_WORK INSTRUCTIONS_. Your job is to report every line of the entries that has "down".

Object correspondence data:
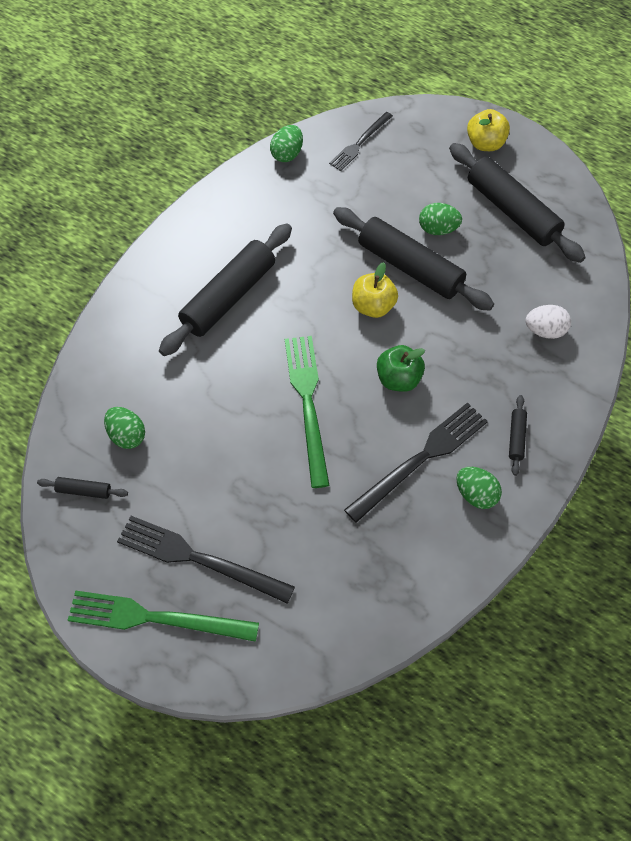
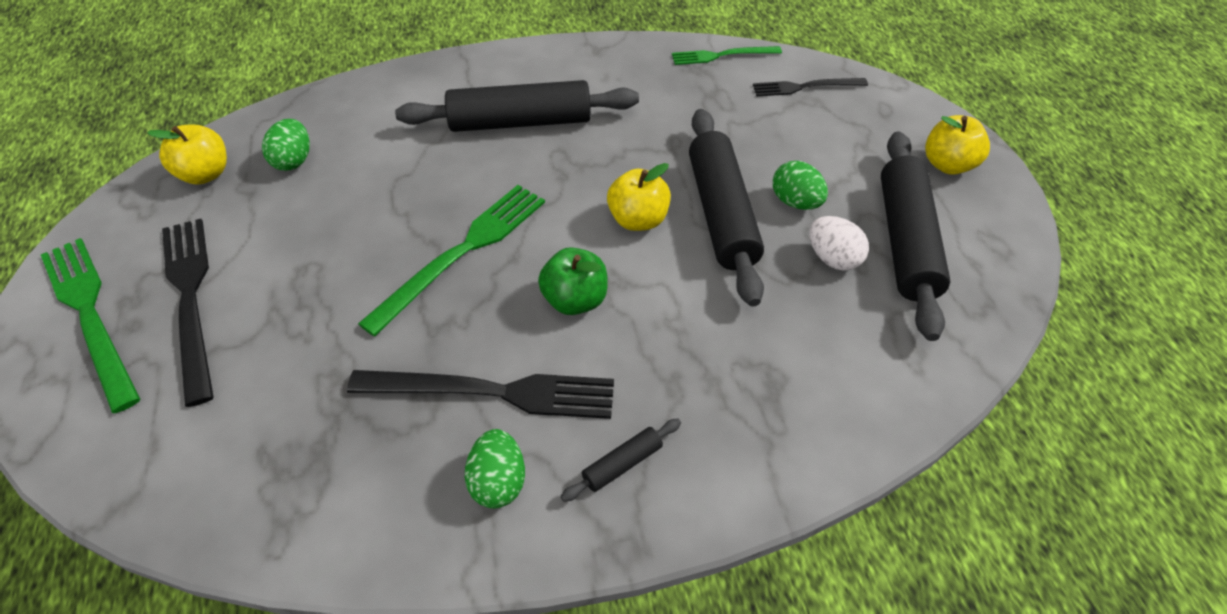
camera: 45 degrees right, 10 degrees down
(84, 490) = (205, 174): black rolling pin -> yellow apple
(287, 154) = (722, 55): green egg -> green fork
(545, 330) = (801, 382): white egg -> white egg (833, 258)

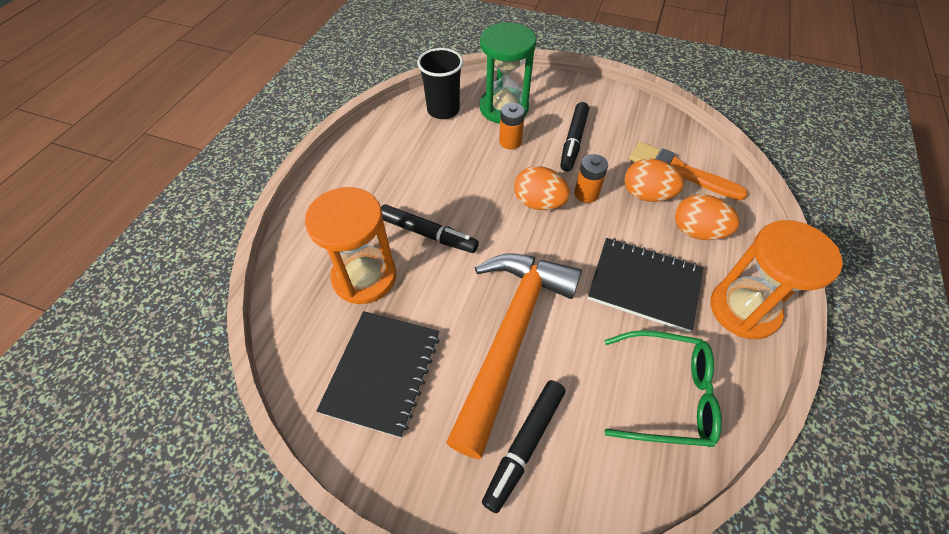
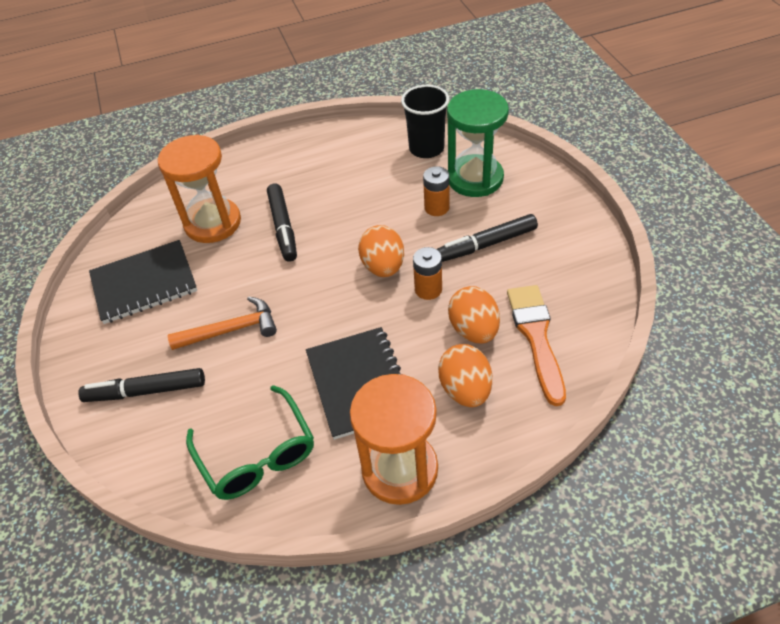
camera: 55 degrees right, 5 degrees down
(511, 335) = (231, 330): orange hammer -> orange hammer, size x0.51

_TASK RESULT_.
camera: 45 degrees right, 10 degrees down
camera: 55 degrees right, 5 degrees down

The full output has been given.